• Exercise prompt: Write out all of the records exactly once more and skip the images.

[Before-and-after change records]
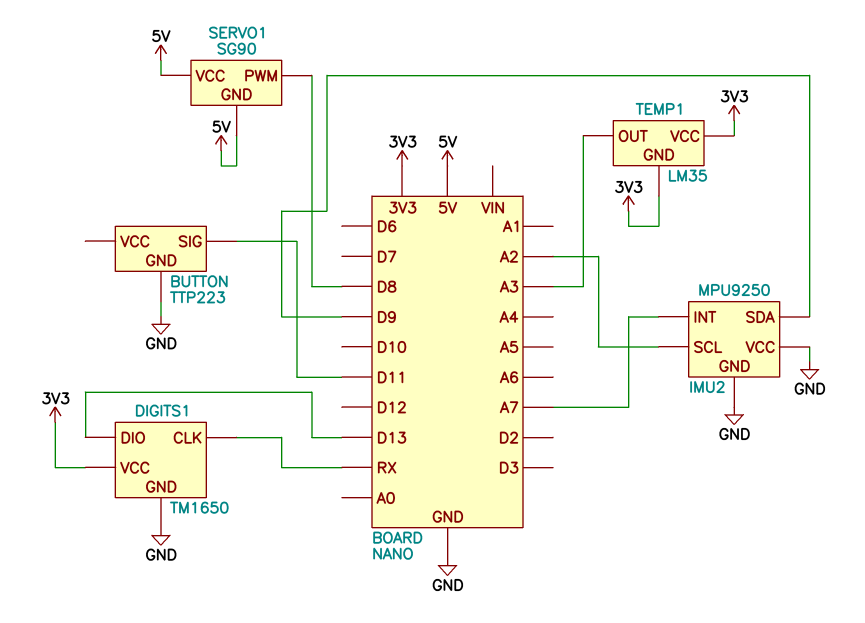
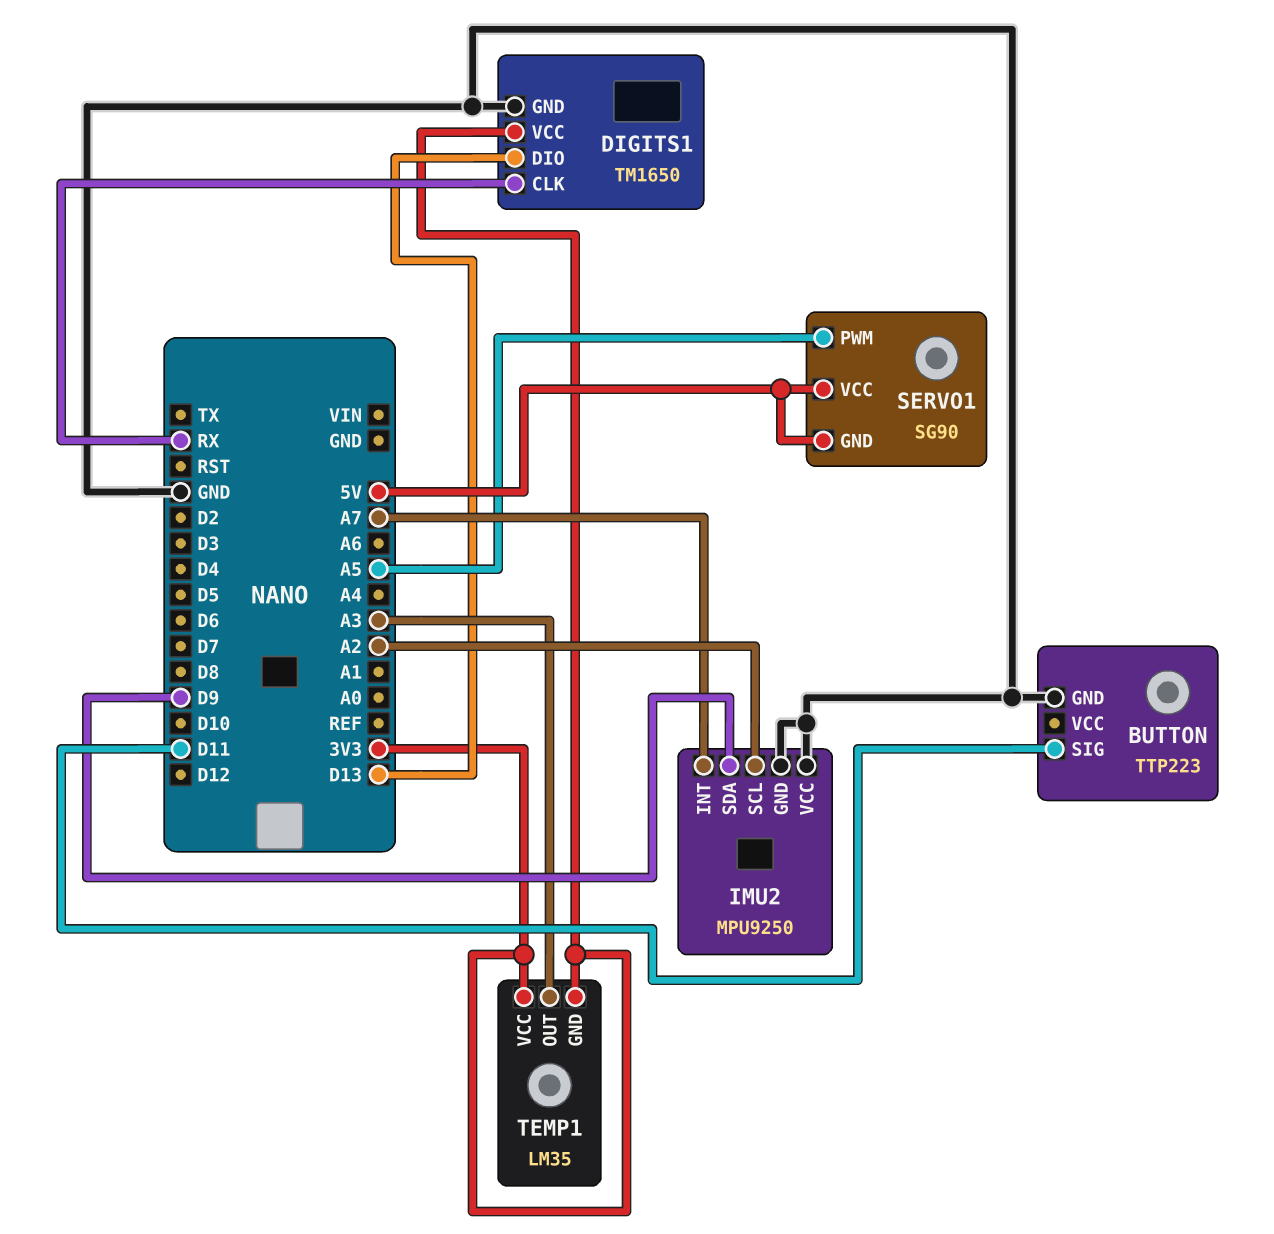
SERVO1 pin PWM: D8 -> A5

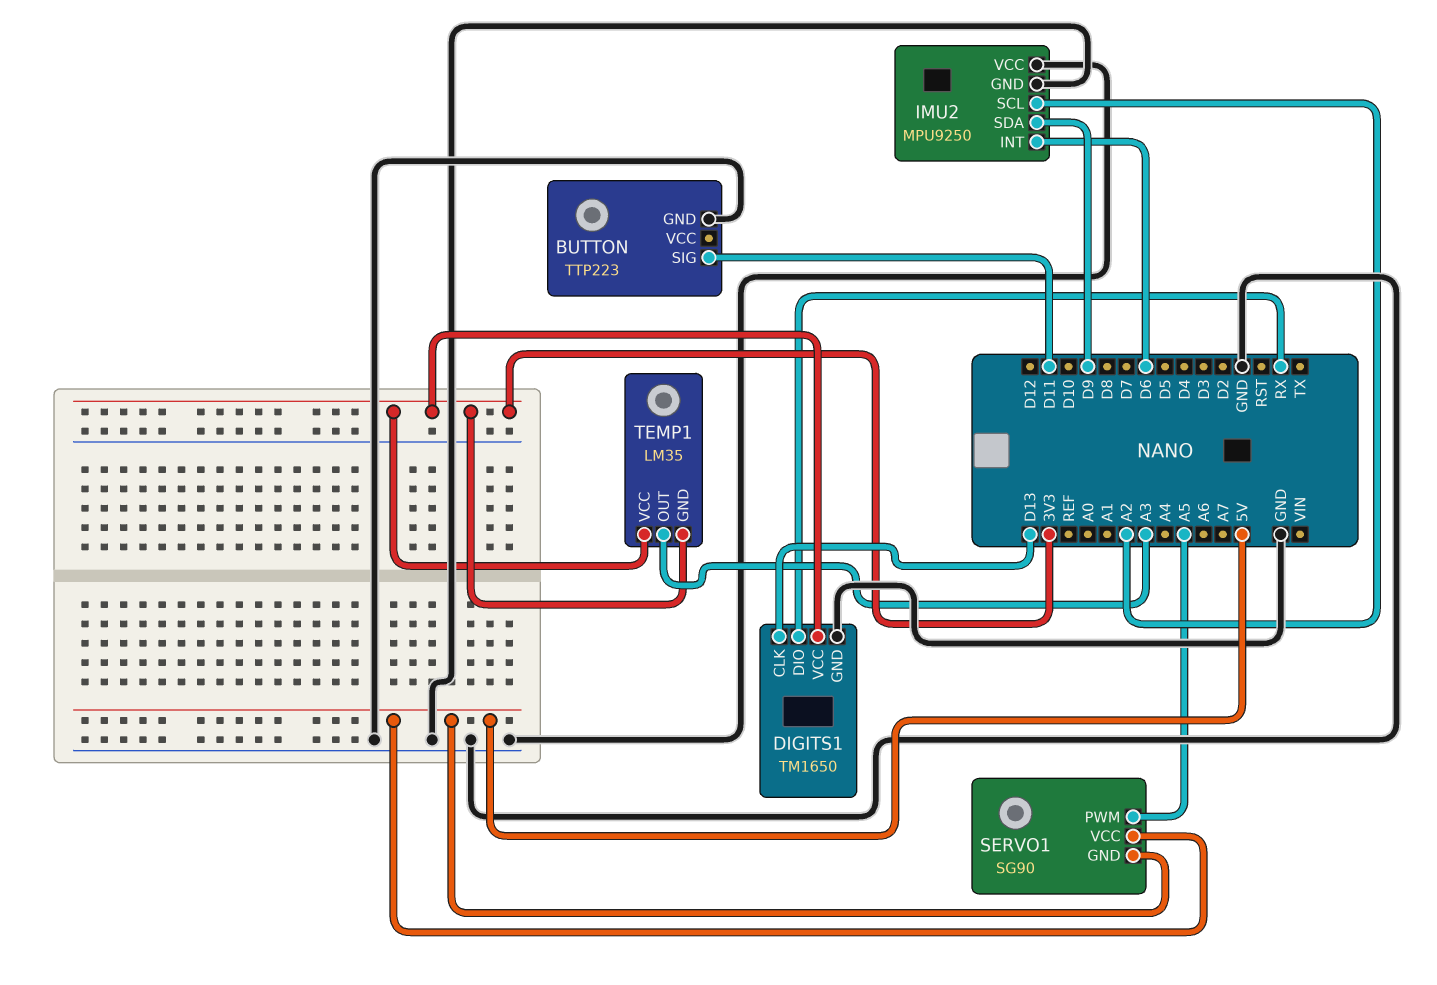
DIGITS1 pin CLK: RX -> D13
DIGITS1 pin DIO: D13 -> RX
IMU2 pin INT: A7 -> D6

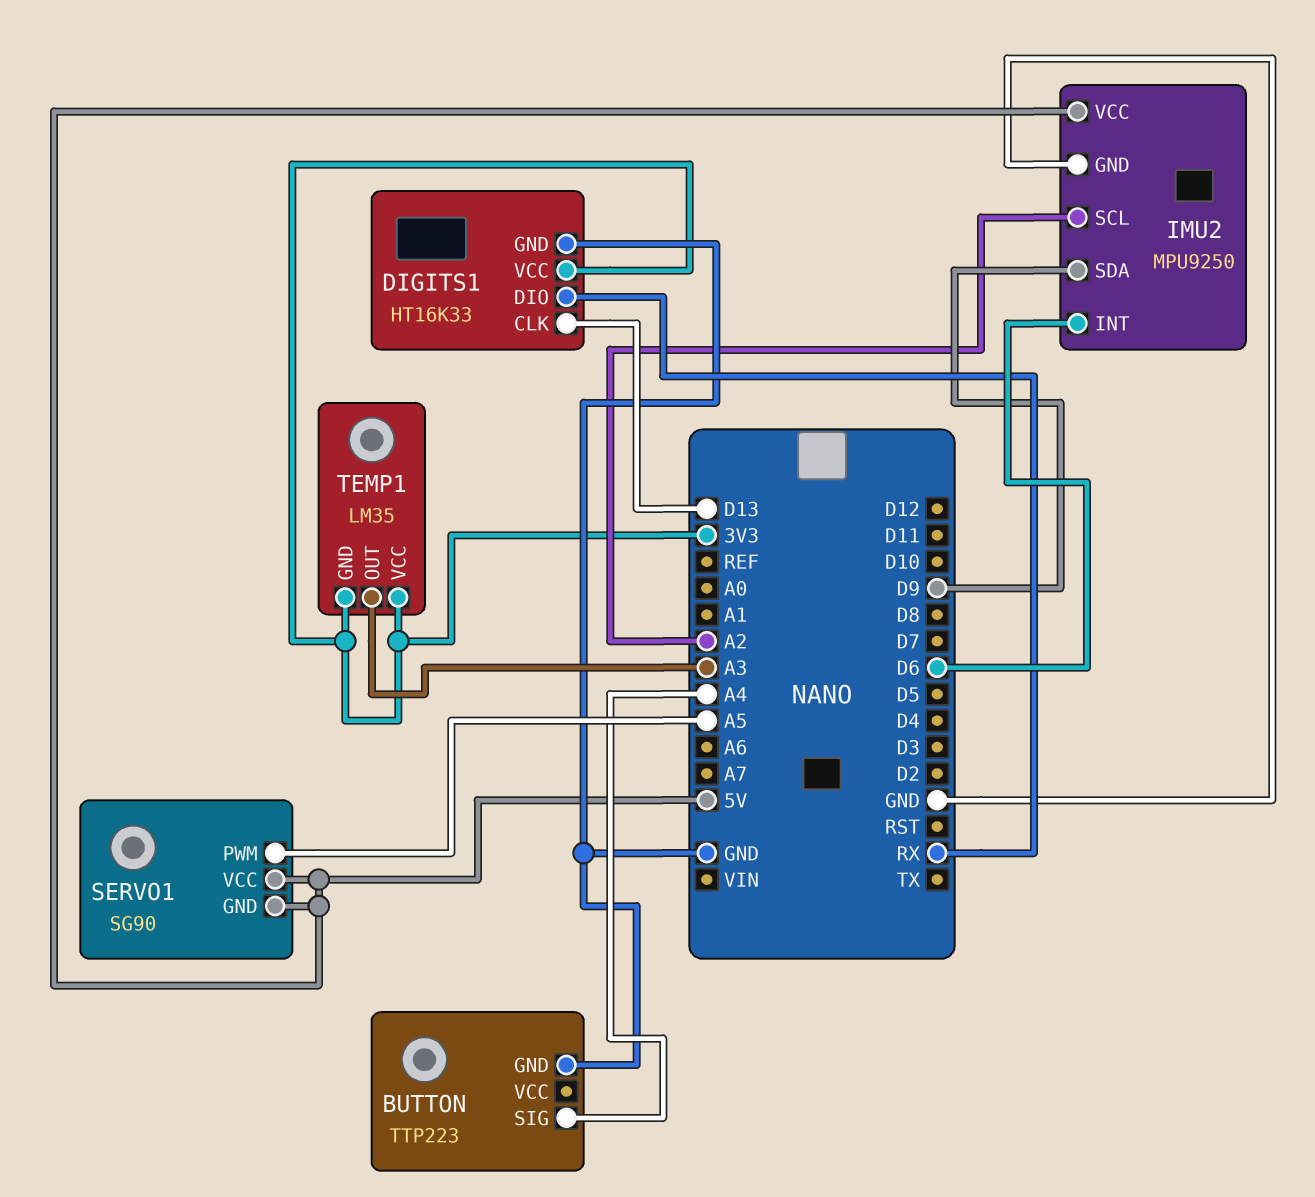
BUTTON pin SIG: D11 -> A4
DIGITS1: TM1650 -> HT16K33
IMU2 pin VCC: GND -> 5V

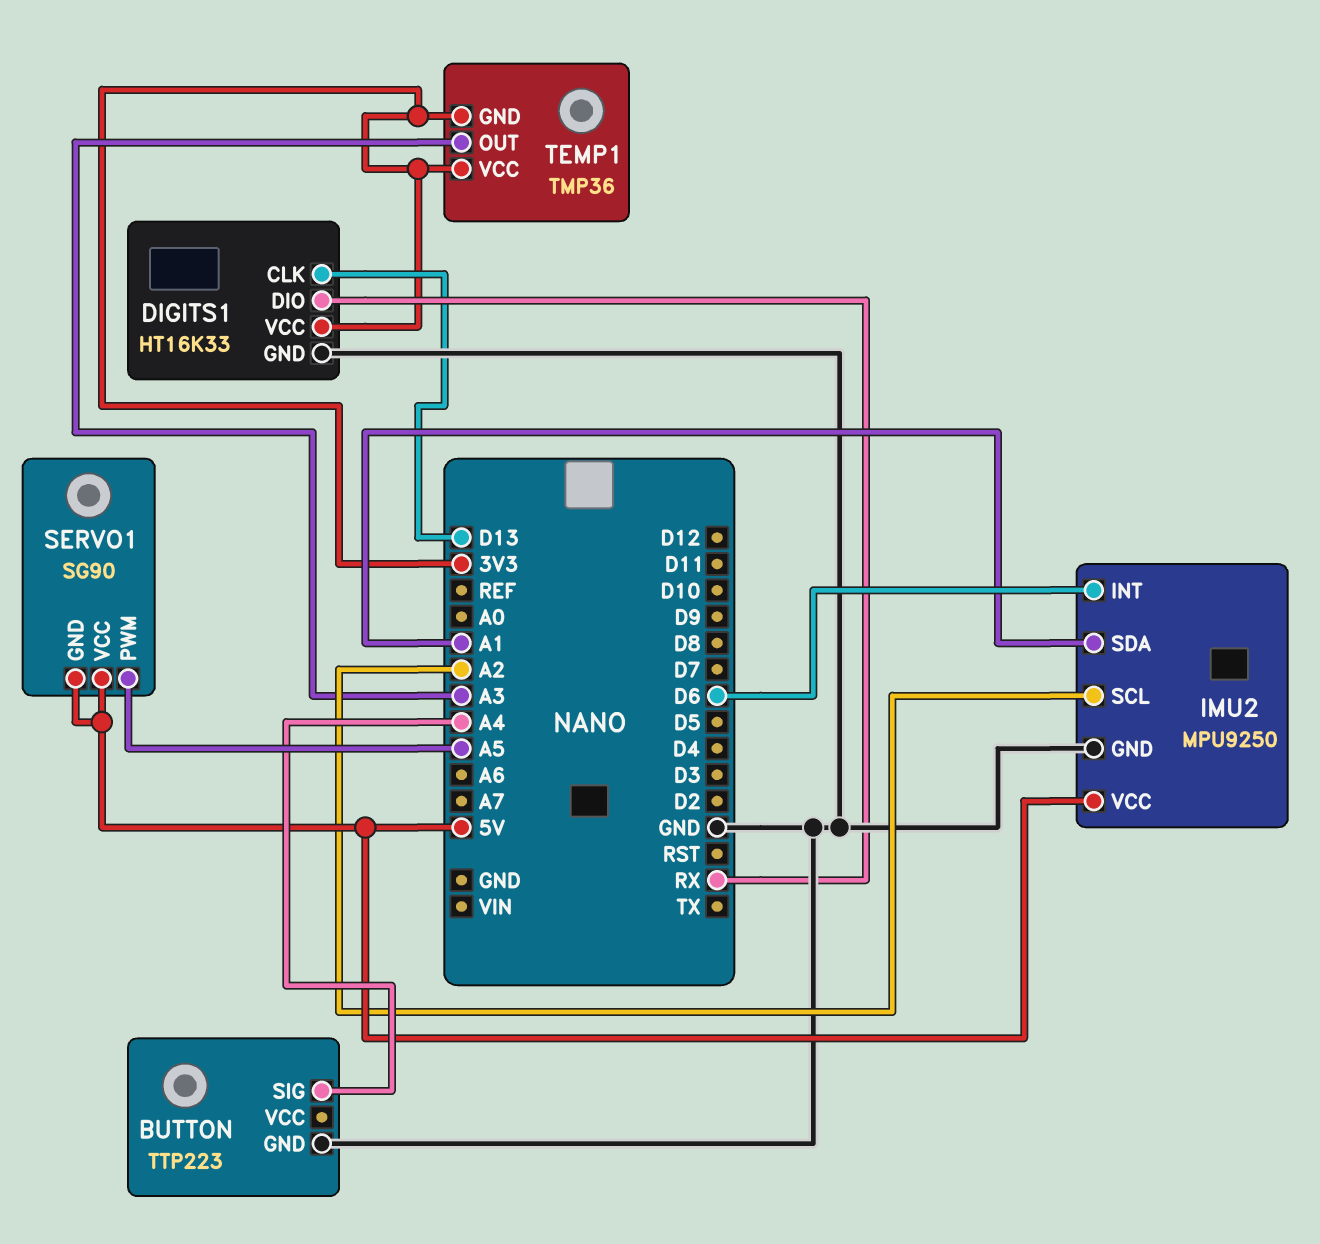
IMU2 pin SDA: D9 -> A1
TEMP1: LM35 -> TMP36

• Output:
SERVO1 pin PWM: D8 -> A5

DIGITS1 pin CLK: RX -> D13
DIGITS1 pin DIO: D13 -> RX
IMU2 pin INT: A7 -> D6

BUTTON pin SIG: D11 -> A4
DIGITS1: TM1650 -> HT16K33
IMU2 pin VCC: GND -> 5V

IMU2 pin SDA: D9 -> A1
TEMP1: LM35 -> TMP36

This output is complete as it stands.